*Drawing revision comparisons*:

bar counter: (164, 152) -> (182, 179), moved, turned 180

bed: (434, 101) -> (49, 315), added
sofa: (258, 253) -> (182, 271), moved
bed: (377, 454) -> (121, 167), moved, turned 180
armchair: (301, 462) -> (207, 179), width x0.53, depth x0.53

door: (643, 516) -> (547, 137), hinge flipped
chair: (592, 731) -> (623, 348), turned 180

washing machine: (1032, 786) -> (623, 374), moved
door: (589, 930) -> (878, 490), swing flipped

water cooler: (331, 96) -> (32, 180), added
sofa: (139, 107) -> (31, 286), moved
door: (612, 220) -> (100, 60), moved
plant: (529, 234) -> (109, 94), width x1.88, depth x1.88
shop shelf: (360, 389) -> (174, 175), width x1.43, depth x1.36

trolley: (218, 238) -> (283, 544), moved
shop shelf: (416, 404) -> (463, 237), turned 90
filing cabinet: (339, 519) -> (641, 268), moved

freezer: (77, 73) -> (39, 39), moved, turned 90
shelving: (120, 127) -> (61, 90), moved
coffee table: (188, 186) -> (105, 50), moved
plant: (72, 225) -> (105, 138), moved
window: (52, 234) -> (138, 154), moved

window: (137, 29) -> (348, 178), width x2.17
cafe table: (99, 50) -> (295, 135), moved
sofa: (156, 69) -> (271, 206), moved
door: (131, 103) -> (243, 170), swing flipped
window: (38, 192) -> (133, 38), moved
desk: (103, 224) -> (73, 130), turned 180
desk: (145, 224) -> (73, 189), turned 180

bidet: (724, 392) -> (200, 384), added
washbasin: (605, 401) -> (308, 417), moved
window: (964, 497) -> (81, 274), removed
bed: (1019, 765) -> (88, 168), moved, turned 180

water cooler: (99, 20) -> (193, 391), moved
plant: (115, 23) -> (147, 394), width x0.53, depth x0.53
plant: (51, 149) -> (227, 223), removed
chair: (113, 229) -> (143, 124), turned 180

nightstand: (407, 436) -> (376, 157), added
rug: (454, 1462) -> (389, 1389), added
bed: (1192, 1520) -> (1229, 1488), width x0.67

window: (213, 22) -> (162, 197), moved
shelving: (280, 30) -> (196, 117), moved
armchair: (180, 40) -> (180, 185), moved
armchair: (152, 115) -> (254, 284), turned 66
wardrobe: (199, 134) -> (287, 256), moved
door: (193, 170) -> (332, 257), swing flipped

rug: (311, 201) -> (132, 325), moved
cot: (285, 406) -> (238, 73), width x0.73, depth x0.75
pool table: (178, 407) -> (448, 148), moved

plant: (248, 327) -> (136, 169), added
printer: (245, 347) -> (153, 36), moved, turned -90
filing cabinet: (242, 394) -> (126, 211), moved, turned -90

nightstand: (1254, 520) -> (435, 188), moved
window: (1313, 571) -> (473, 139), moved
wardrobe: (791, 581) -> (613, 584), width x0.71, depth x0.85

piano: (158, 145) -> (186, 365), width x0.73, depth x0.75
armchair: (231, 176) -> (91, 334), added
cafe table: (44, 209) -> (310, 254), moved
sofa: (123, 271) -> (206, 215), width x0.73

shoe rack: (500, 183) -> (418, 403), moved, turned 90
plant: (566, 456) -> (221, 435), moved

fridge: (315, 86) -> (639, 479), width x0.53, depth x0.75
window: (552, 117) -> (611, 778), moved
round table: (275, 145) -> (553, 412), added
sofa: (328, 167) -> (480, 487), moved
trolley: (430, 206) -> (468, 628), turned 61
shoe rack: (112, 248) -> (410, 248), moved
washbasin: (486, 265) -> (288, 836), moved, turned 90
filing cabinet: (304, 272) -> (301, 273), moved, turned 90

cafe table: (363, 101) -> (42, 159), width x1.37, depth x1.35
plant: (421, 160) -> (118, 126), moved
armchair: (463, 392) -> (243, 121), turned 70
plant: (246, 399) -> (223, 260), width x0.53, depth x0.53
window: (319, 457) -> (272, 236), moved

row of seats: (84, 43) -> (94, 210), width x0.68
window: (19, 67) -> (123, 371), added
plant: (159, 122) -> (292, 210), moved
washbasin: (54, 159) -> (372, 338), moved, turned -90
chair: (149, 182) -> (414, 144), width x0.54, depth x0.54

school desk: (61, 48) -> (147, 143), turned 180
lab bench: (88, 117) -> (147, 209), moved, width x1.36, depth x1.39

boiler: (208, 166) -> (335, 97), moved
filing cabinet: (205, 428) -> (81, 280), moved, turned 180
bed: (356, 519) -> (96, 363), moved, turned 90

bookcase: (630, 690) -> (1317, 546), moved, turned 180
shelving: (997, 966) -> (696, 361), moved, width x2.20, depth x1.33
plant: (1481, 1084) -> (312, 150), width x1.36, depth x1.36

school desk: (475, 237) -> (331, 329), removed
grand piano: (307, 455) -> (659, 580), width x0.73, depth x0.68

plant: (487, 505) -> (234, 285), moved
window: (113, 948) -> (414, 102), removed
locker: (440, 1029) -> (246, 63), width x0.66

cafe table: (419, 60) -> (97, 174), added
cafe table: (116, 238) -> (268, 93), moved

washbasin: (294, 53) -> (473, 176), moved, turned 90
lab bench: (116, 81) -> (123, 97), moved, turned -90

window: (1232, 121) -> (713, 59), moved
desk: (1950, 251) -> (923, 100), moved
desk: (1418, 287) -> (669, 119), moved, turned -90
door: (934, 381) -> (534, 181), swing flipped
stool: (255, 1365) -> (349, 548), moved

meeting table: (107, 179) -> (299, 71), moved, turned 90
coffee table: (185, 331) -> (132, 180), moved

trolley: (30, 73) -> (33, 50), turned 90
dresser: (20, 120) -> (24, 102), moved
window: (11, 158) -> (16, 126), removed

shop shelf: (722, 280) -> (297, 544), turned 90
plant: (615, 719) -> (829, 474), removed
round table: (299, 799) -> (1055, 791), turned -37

*DIRECTIVE*: Copy out every line of the data where the word "rack" occurs.

*TASK ANSWER*:
shoe rack: (500, 183) -> (418, 403), moved, turned 90
shoe rack: (112, 248) -> (410, 248), moved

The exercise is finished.